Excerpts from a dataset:
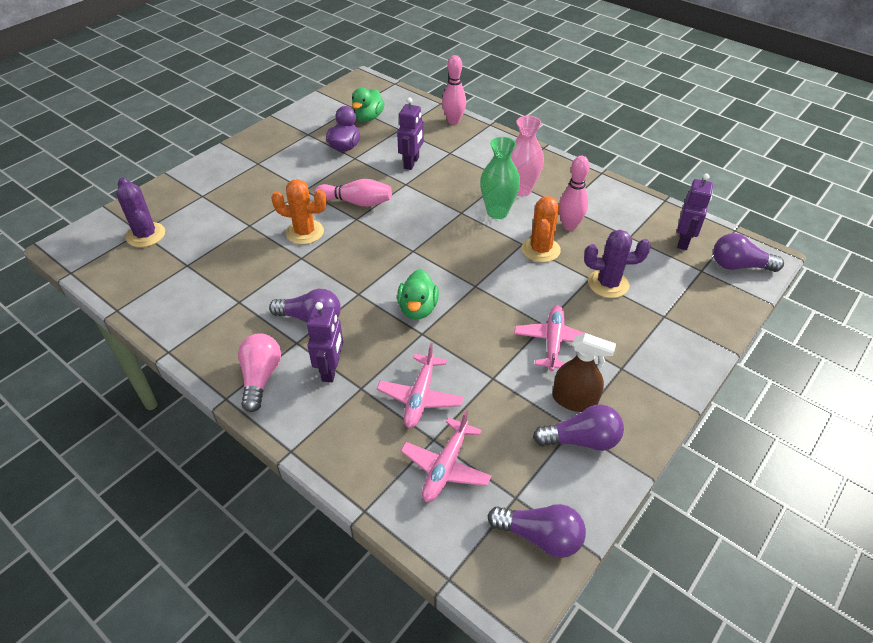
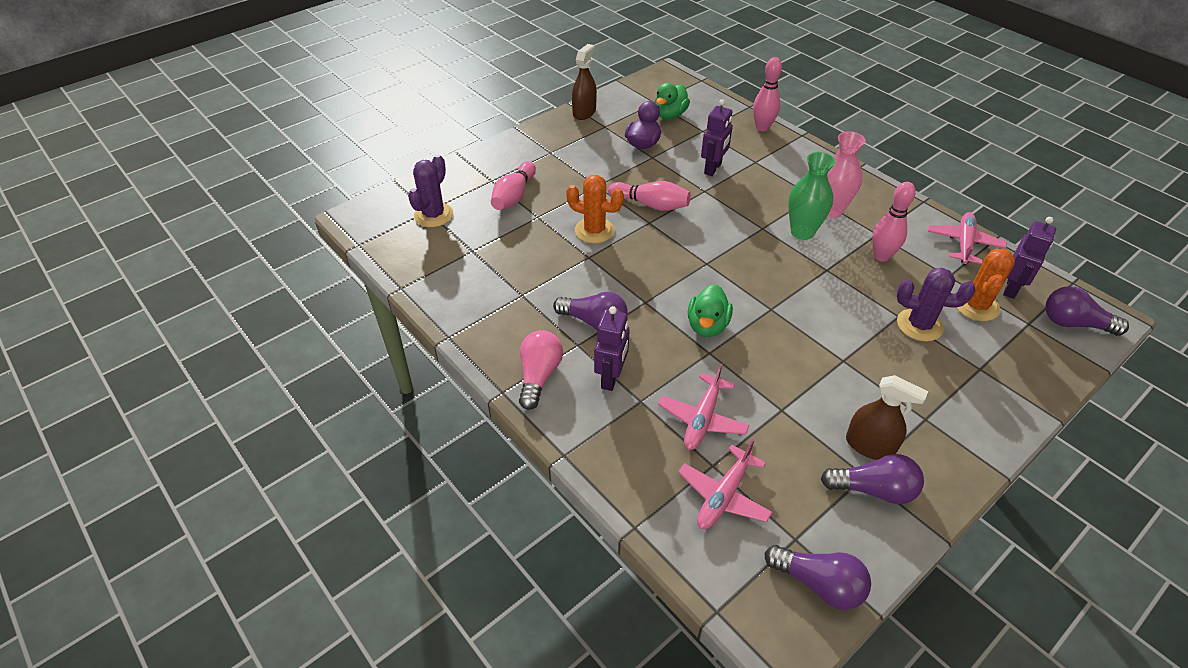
camera: 10 degrees right, 0 degrees up
purple cactus [116,177,165,247] -> purple cactus turned 45 degrees clockwise [408,154,453,227]
pink plane [514,305,584,371] -> pink plane moved to [928,212,1007,264]
orange cactus [522,196,561,263] -> orange cactus moved to [956,248,1015,321]
none -> pink bowling pin [491,161,536,210]
none -> brown spray bottle [572,44,597,120]

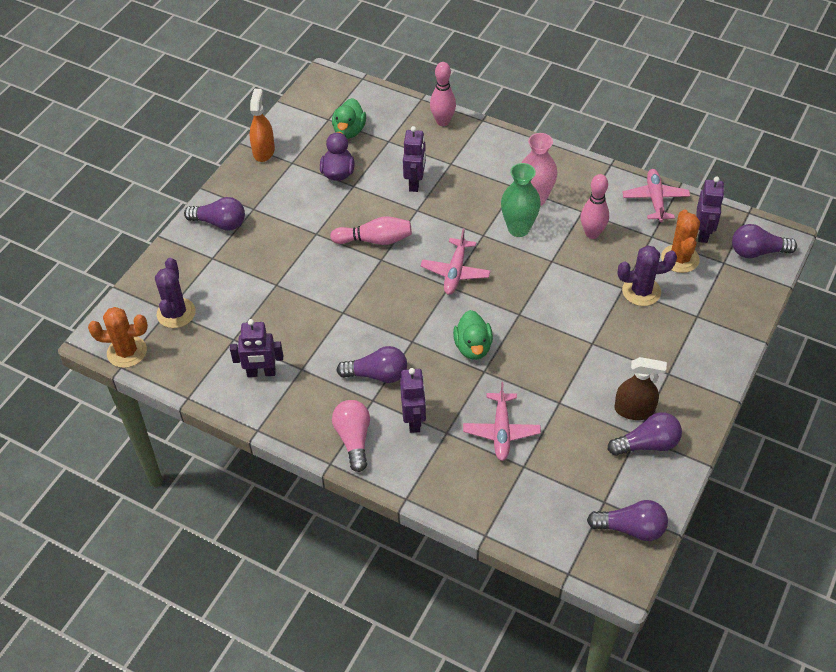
camera: 20 degrees left, 5 degrees up
pink bowling pin [491,161,536,210] -> none
orange cactus [566,175,624,243] -> orange cactus moved to [88,307,148,368]
brown spray bottle [572,44,597,120] -> orange spray bottle [249,89,275,162]
pink plane [678,439,773,529] -> pink plane moved to [421,228,490,295]
none -> purple light bulb [184,197,245,231]
none -> purple robot [230,319,283,377]

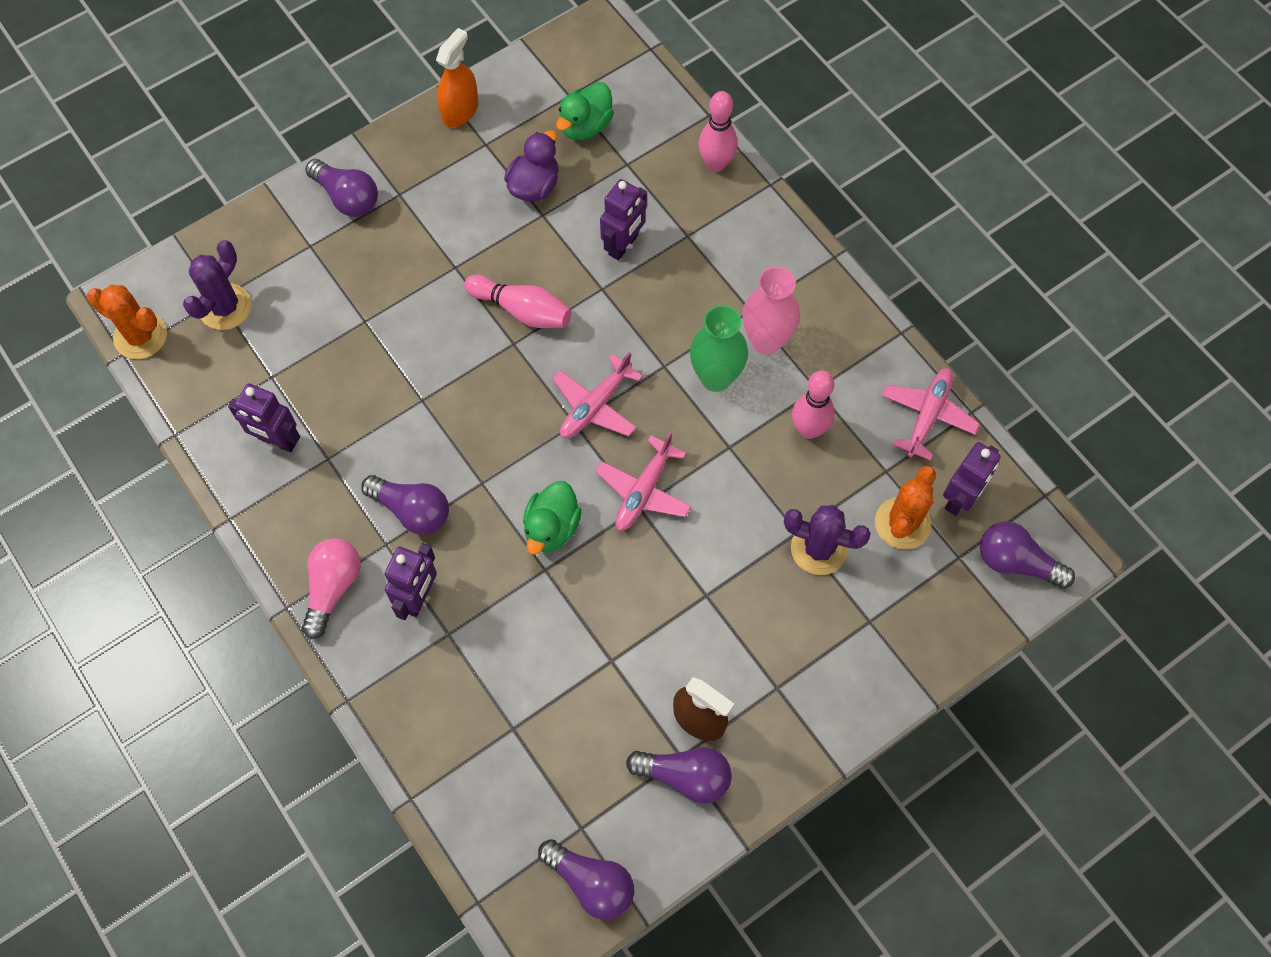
camera: 25 degrees right, 15 degrees up
pink plane [463,382,541,461] -> pink plane moved to [595,432,692,531]

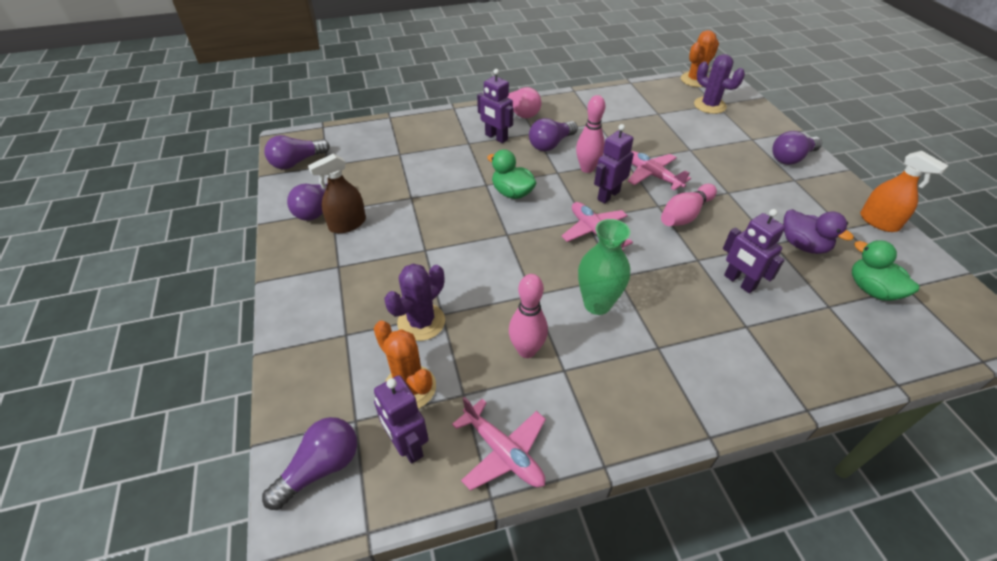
camera: 110 degrees right, 20 degrees down
purple robot [228,383,300,452] -> purple robot moved to [594,124,634,204]
pink plane [595,432,692,531] -> pink plane moved to [628,151,691,190]
pink bowling pin [698,91,737,172] -> pink bowling pin moved to [576,95,605,173]
pink vase [742,266,800,355] -> none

WHAT NEEDS TO BE DONE:
Restate word for word only the lines from where the entries begin through the one with "camera: 25 degrees right, 15 degrees up"; omit the pictures.

RESULT:
camera: 10 degrees right, 0 degrees up
purple cactus [116,177,165,247] -> purple cactus turned 45 degrees clockwise [408,154,453,227]
pink plane [514,305,584,371] -> pink plane moved to [928,212,1007,264]
orange cactus [522,196,561,263] -> orange cactus moved to [956,248,1015,321]
none -> pink bowling pin [491,161,536,210]
none -> brown spray bottle [572,44,597,120]

camera: 20 degrees left, 5 degrees up
pink bowling pin [491,161,536,210] -> none
orange cactus [566,175,624,243] -> orange cactus moved to [88,307,148,368]
brown spray bottle [572,44,597,120] -> orange spray bottle [249,89,275,162]
pink plane [678,439,773,529] -> pink plane moved to [421,228,490,295]
none -> purple light bulb [184,197,245,231]
none -> purple robot [230,319,283,377]

camera: 25 degrees right, 15 degrees up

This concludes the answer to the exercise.